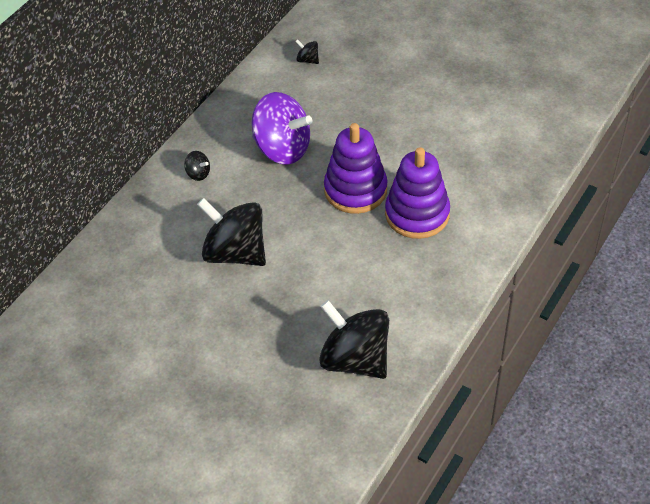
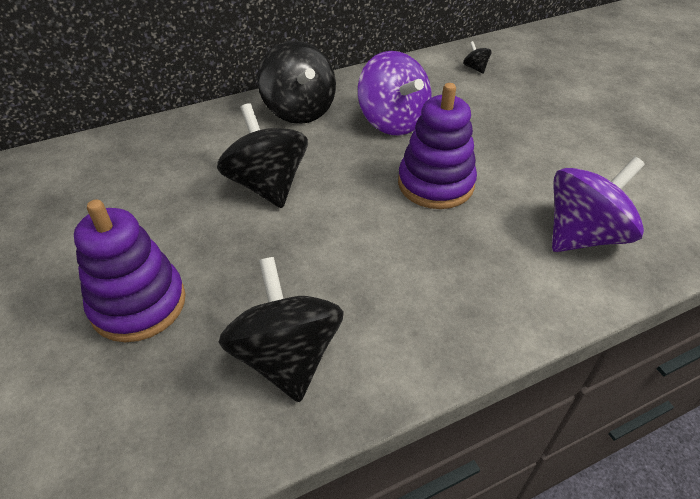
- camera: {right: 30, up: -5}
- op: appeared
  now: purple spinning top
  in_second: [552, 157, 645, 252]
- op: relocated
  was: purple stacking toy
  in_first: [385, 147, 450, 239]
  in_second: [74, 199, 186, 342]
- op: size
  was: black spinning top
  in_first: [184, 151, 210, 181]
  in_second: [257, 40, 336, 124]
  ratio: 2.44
——————
**Activity**
Repeat only the tail of the entries, exactly: the line containing "in_first: [385, 147, 450, 239]" and every line after it, to the end.

**Finished task**
  in_first: [385, 147, 450, 239]
  in_second: [74, 199, 186, 342]
- op: size
  was: black spinning top
  in_first: [184, 151, 210, 181]
  in_second: [257, 40, 336, 124]
  ratio: 2.44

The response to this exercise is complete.